• **REQUIREMENT**
Nothing but the lines from the one containing "none -> red glue stick [372,53,391,102]" through the end of the data below may appear in the response, each one exact.

[Records drawn from a dataset]

== Segment start ==

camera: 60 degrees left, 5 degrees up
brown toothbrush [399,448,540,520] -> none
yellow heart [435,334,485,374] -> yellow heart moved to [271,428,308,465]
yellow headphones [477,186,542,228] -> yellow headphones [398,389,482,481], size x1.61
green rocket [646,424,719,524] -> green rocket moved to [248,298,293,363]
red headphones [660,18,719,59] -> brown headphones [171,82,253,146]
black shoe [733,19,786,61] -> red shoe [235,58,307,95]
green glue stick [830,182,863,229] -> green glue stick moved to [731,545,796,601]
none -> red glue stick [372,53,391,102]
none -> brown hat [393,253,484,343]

== Segment end ==

• **EXERCISE RESPONSE**
none -> red glue stick [372,53,391,102]
none -> brown hat [393,253,484,343]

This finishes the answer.